• Exercise
Going line by line through the records below, write out everything starting with the line containing "none -> lime brick E7:G7 level 2" and going on through the line containing "lime brick B7:B8", exactly and inclusively. Pictures do not go in.

• Record excerpts
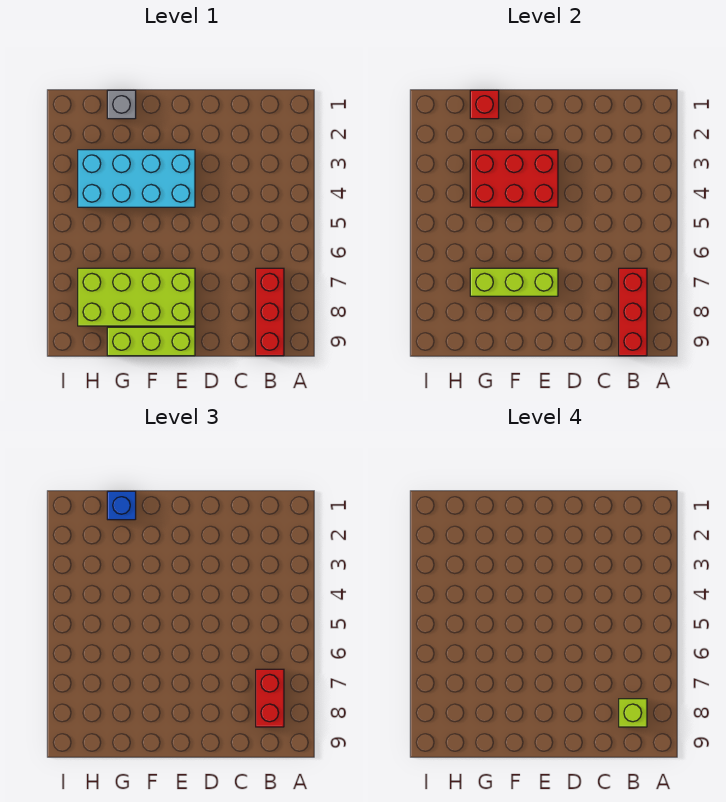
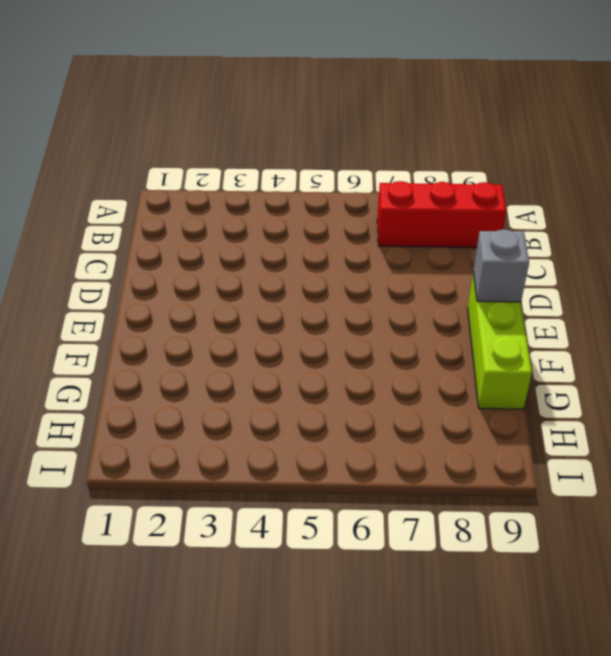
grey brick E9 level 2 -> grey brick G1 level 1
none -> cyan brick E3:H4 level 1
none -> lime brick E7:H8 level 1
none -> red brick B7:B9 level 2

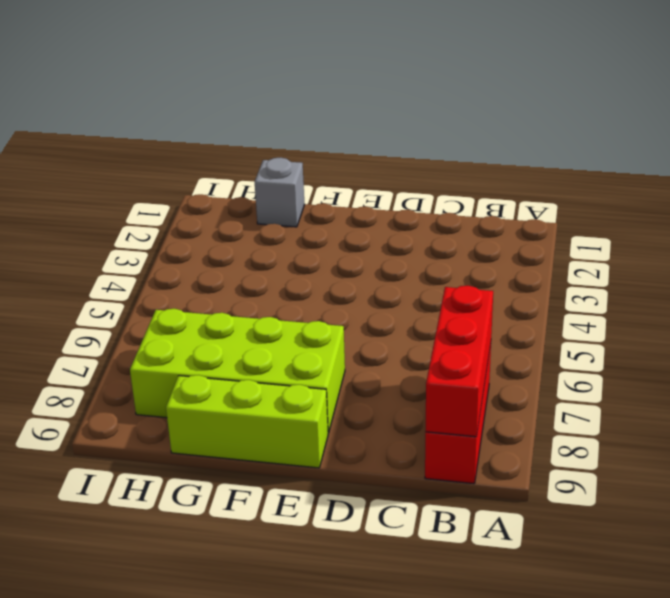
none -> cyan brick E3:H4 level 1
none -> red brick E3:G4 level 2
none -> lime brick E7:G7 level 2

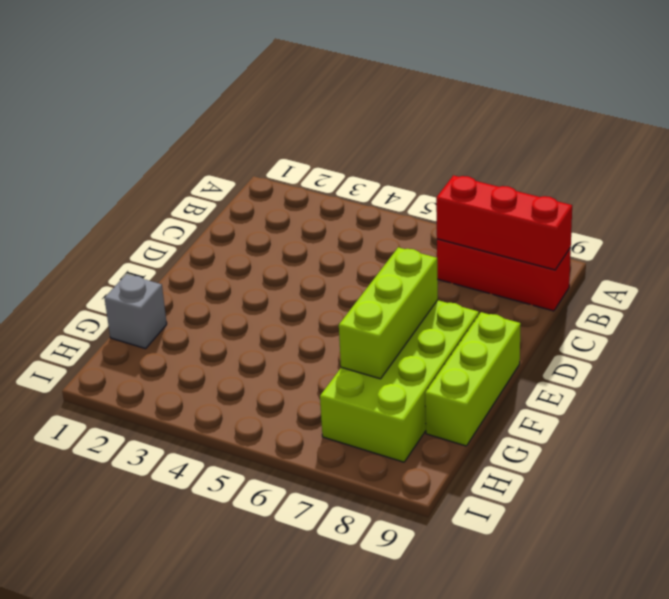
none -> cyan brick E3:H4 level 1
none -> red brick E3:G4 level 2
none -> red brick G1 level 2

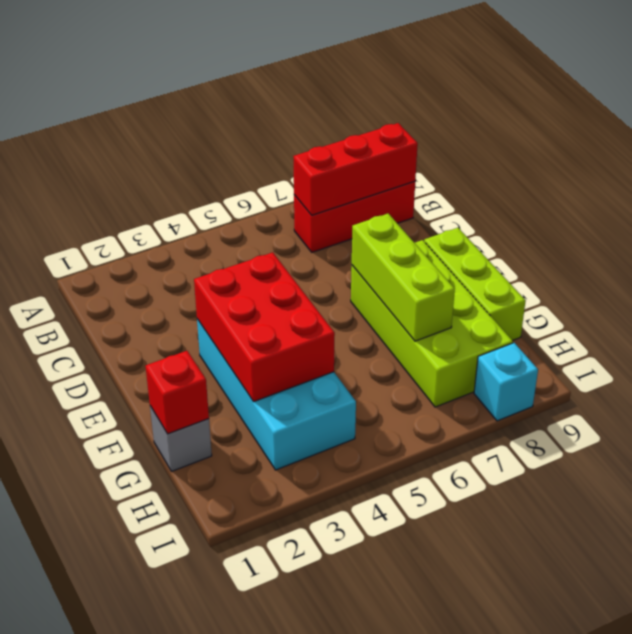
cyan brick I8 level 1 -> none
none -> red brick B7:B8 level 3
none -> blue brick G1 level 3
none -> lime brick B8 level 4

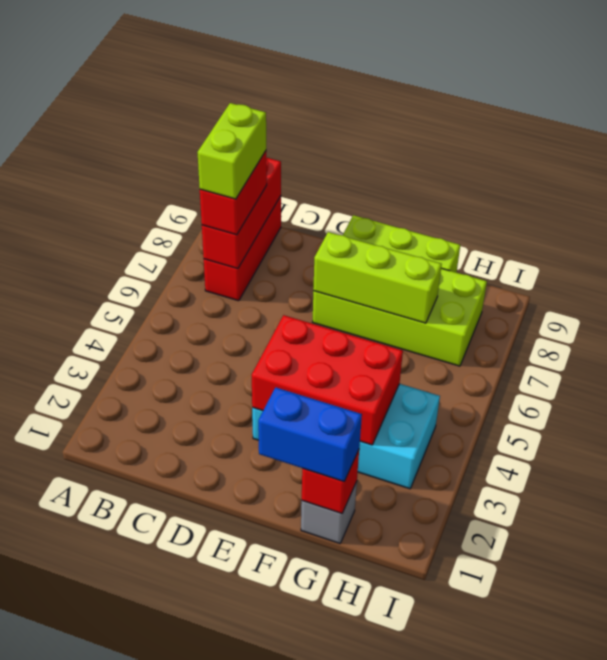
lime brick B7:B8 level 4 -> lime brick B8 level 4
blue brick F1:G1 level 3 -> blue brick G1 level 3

• Solution to this task
none -> lime brick E7:G7 level 2

none -> cyan brick E3:H4 level 1
none -> red brick E3:G4 level 2
none -> red brick G1 level 2

cyan brick I8 level 1 -> none
none -> red brick B7:B8 level 3
none -> blue brick G1 level 3
none -> lime brick B8 level 4

lime brick B7:B8 level 4 -> lime brick B8 level 4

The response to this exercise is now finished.